### What is expected
Repeat every record exactly, omitting the pictures.

Items from a data source:

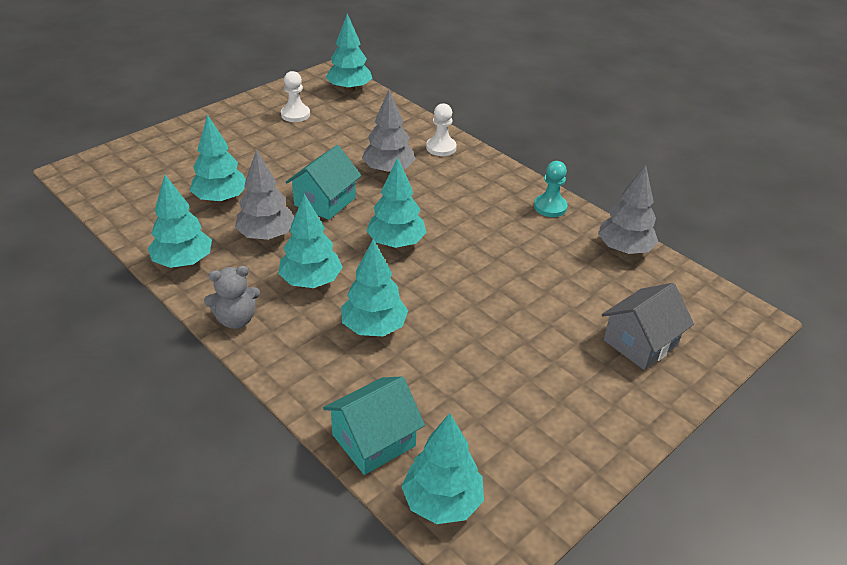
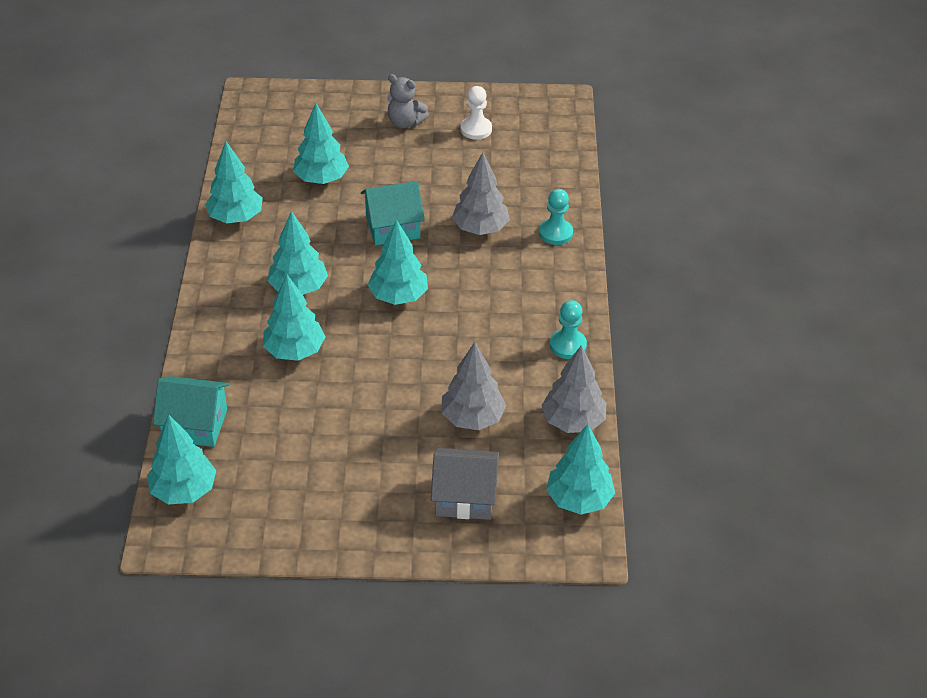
camera: 45 degrees right, 5 degrees up
(236, 319) = (217, 284): grey teddy bear -> grey teddy bear (405, 122)
(266, 235) = (315, 231): grey tree -> grey tree (472, 418)
(349, 89) = (558, 126): turquoise tree -> turquoise tree (579, 499)
(441, 148) = (555, 233): white pawn -> turquoise pawn

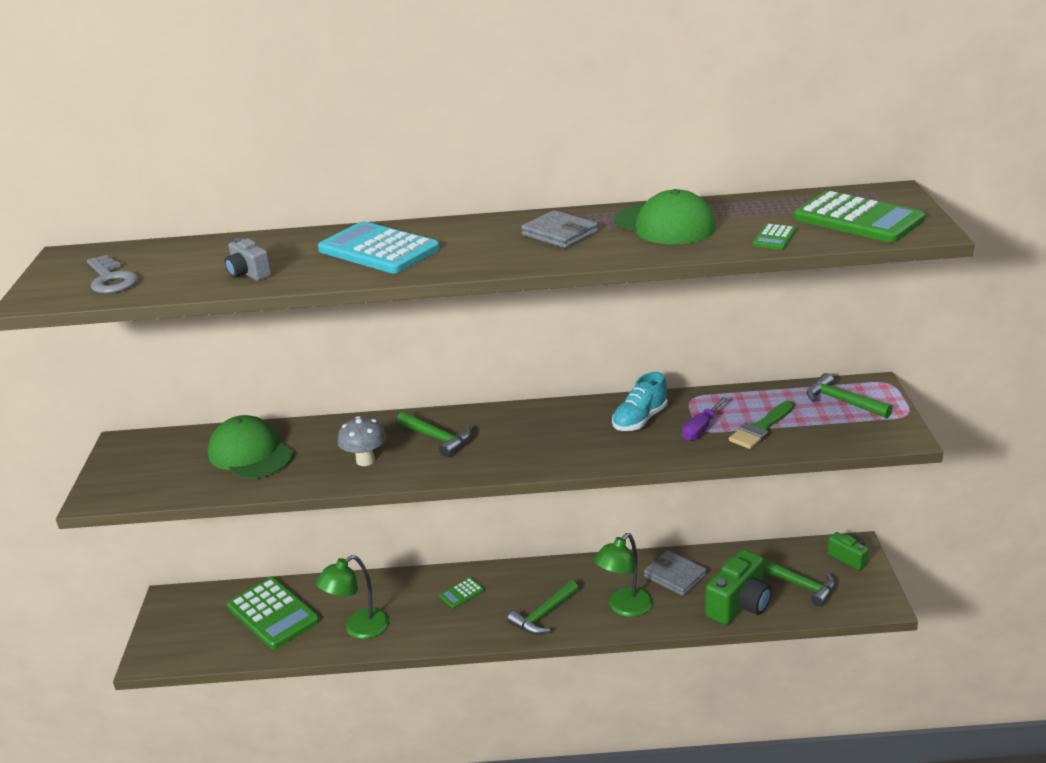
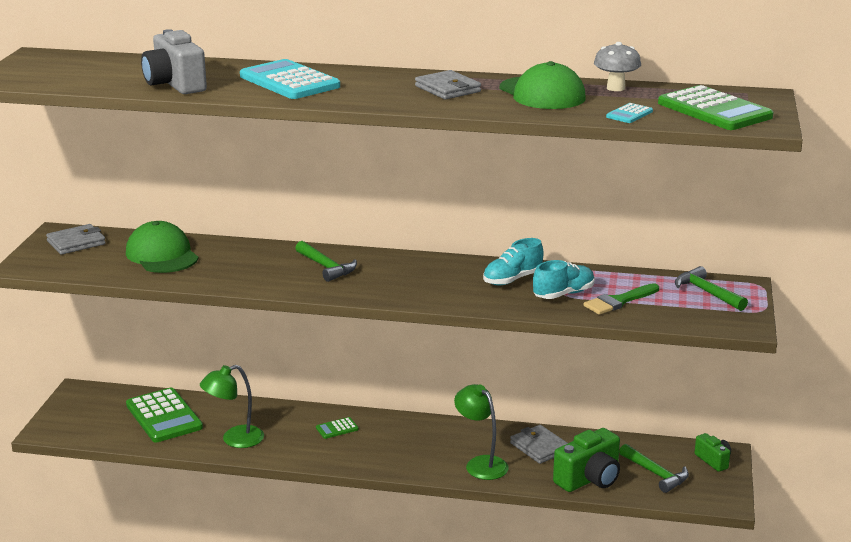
camera: 10 degrees right, 5 degrees down
(111, 279) = (64, 75): grey key -> none
(147, 454) = (76, 242): none -> grey wallet
(249, 274) = (175, 84): grey camera -> grey camera, size x1.78
(365, 460) = (257, 274): grey mushroom -> grey mushroom (615, 88)
(543, 615) = (404, 457): green hammer -> none
(624, 608) = (481, 464): green lamp -> green lamp turned 90 degrees clockwise
(701, 429) = (563, 294): purple screwdriver -> turquoise shoe
(774, 238) = (629, 114): green calculator -> turquoise calculator

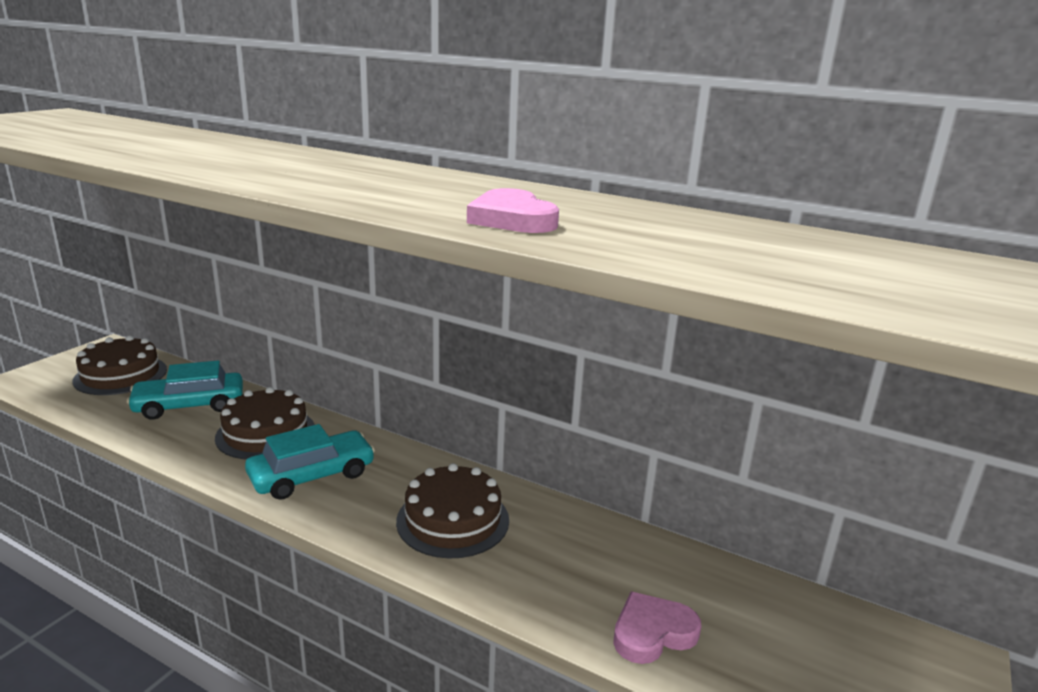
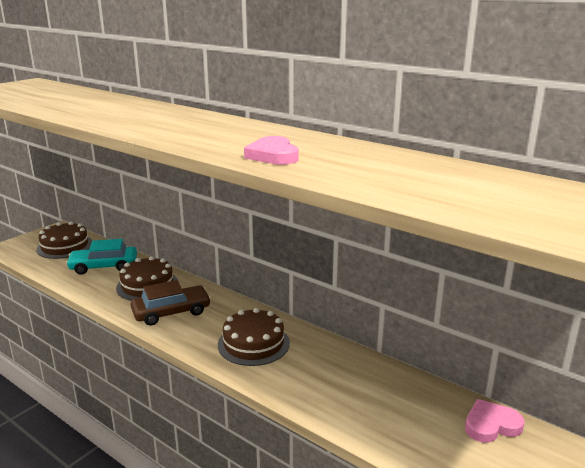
camera: 10 degrees right, 0 degrees up
(312, 475) = (171, 312): turquoise car -> brown car
(652, 632) = (363, 416): pink heart -> pink heart (491, 425)

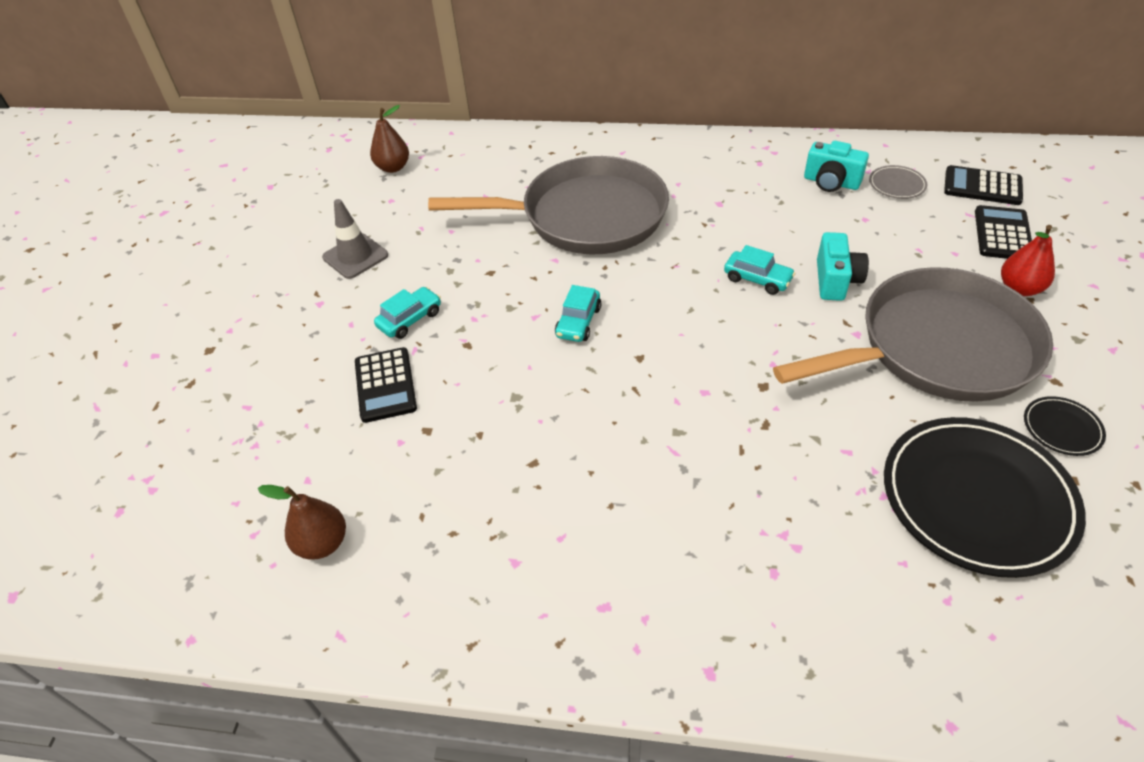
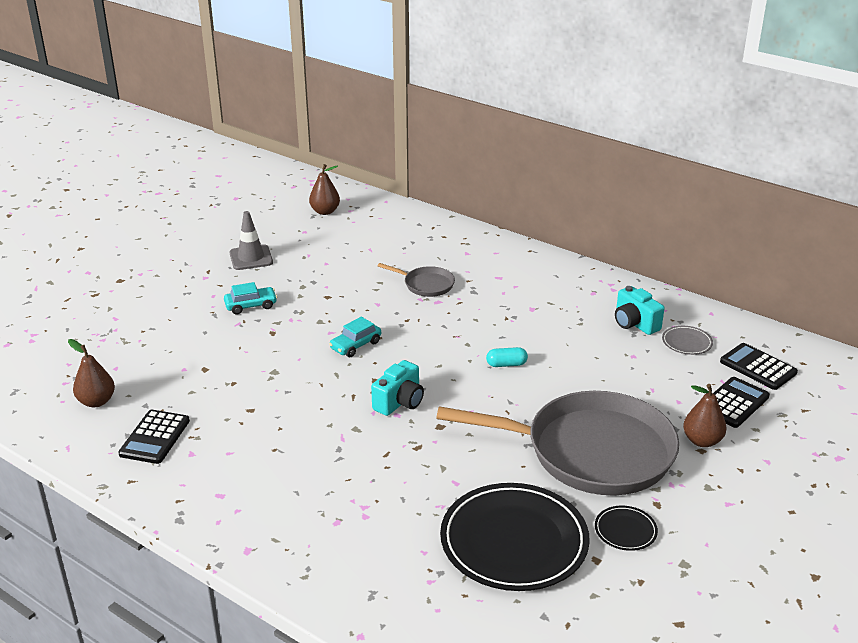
camera: 25 degrees right, 15 degrees down
(385, 385) = (203, 336): black calculator -> black calculator (155, 437)
(586, 216) = (426, 285): grey pan -> grey pan, size x0.42
(757, 279) = (506, 364): turquoise car -> turquoise capsule
(836, 280) = (563, 385): turquoise camera -> turquoise camera (399, 402)
(1019, 288) = (702, 441): red pear -> brown pear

### Finished exercise
camera: 45 degrees right, 5 degrees up
(236, 319) = (217, 284): grey teddy bear -> grey teddy bear (405, 122)
(266, 235) = (315, 231): grey tree -> grey tree (472, 418)
(349, 89) = (558, 126): turquoise tree -> turquoise tree (579, 499)
(441, 148) = (555, 233): white pawn -> turquoise pawn

camera: 10 degrees right, 5 degrees down
(111, 279) = (64, 75): grey key -> none
(147, 454) = (76, 242): none -> grey wallet
(249, 274) = (175, 84): grey camera -> grey camera, size x1.78
(365, 460) = (257, 274): grey mushroom -> grey mushroom (615, 88)
(543, 615) = (404, 457): green hammer -> none
(624, 608) = (481, 464): green lamp -> green lamp turned 90 degrees clockwise
(701, 429) = (563, 294): purple screwdriver -> turquoise shoe
(774, 238) = (629, 114): green calculator -> turquoise calculator

camera: 10 degrees right, 0 degrees up
(312, 475) = (171, 312): turquoise car -> brown car
(652, 632) = (363, 416): pink heart -> pink heart (491, 425)

camera: 25 degrees right, 15 degrees down
(385, 385) = (203, 336): black calculator -> black calculator (155, 437)
(586, 216) = (426, 285): grey pan -> grey pan, size x0.42
(757, 279) = (506, 364): turquoise car -> turquoise capsule
(836, 280) = (563, 385): turquoise camera -> turquoise camera (399, 402)
(1019, 288) = (702, 441): red pear -> brown pear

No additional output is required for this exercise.